-------- SUPPLIED DATA
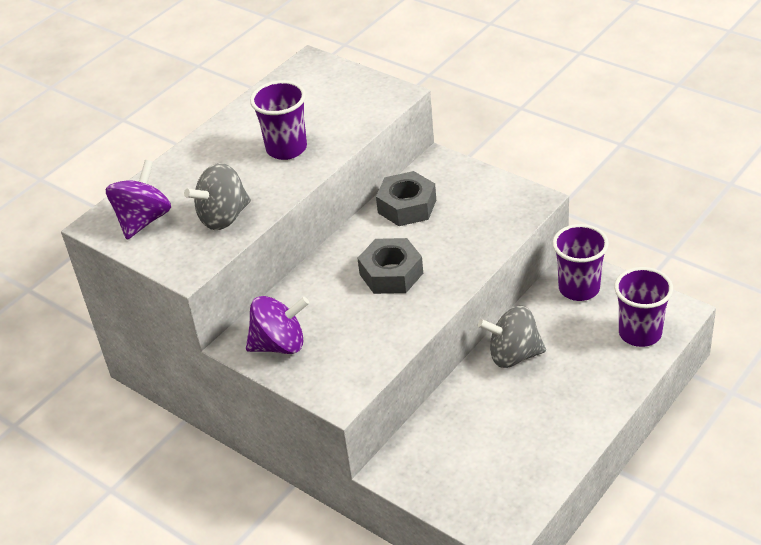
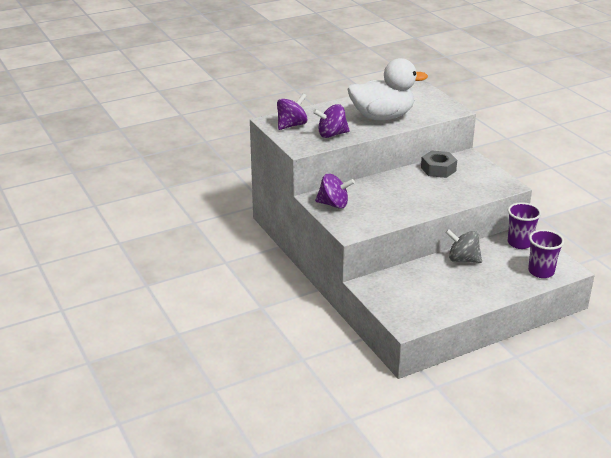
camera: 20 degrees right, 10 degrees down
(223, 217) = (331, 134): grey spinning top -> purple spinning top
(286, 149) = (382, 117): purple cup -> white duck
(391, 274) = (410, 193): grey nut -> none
----------------
-------- SUPPLIED DATA
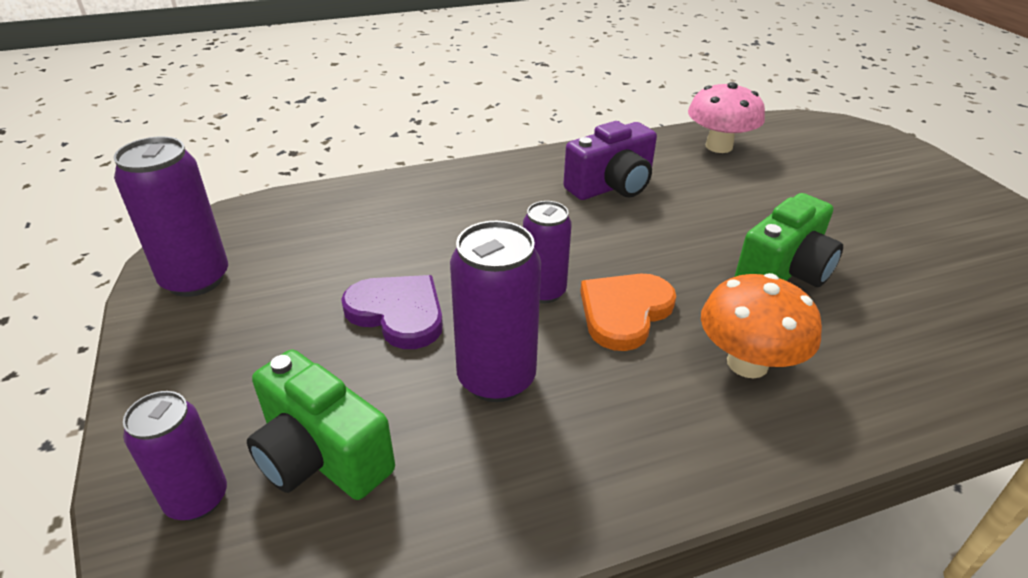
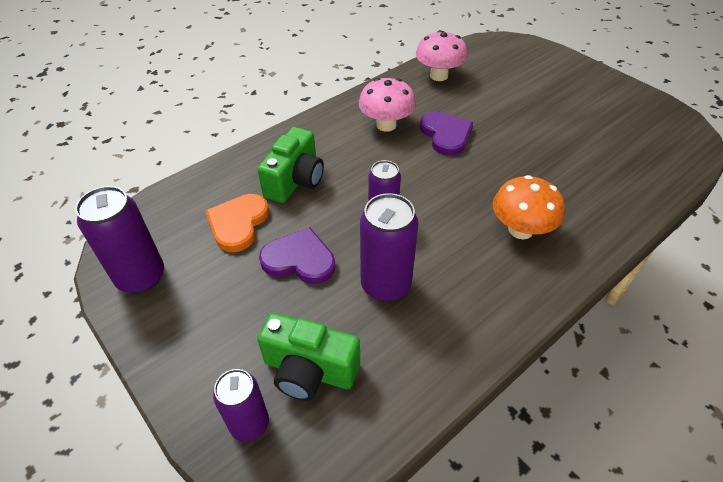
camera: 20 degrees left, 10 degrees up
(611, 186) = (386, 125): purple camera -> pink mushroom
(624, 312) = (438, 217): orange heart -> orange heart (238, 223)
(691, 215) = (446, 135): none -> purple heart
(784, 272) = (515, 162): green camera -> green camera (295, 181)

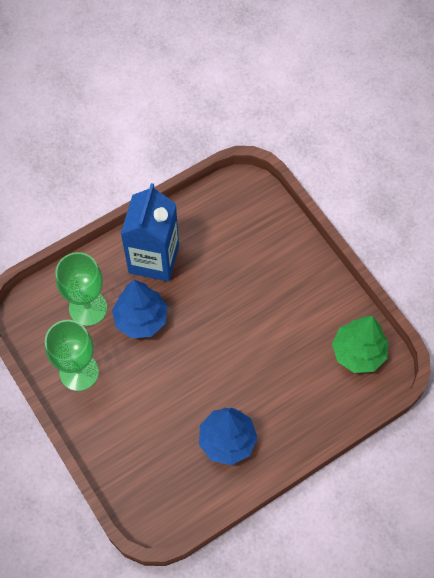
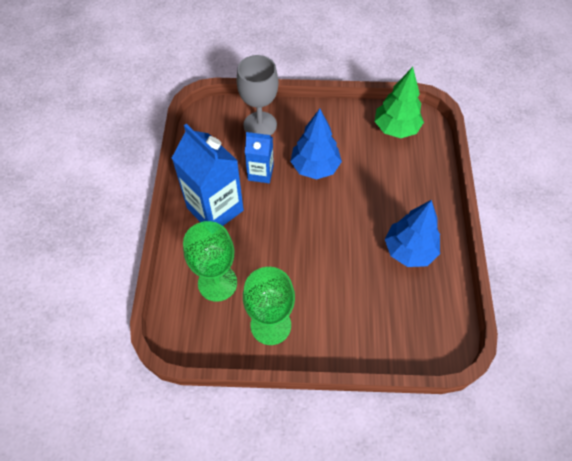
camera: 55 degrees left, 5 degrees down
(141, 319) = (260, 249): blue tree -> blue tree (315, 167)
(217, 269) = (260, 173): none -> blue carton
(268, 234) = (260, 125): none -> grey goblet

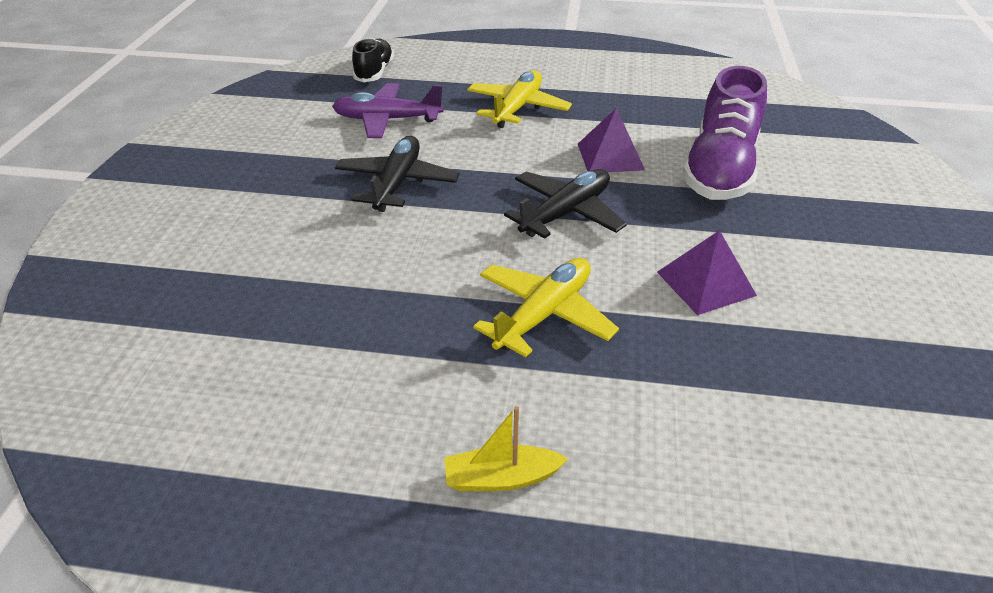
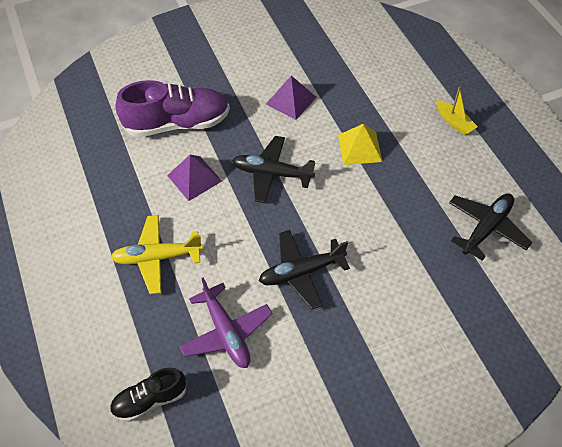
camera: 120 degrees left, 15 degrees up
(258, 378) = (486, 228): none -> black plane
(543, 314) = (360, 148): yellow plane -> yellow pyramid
----------------
Both end lines included, restate word for word the lines above from the line with "camera: 20 degrees right, 10 degrees down" to the line with "(391, 274) = (410, 193): grey nut -> none", and nothing else.

:: RESPONSE BOX ::
camera: 20 degrees right, 10 degrees down
(223, 217) = (331, 134): grey spinning top -> purple spinning top
(286, 149) = (382, 117): purple cup -> white duck
(391, 274) = (410, 193): grey nut -> none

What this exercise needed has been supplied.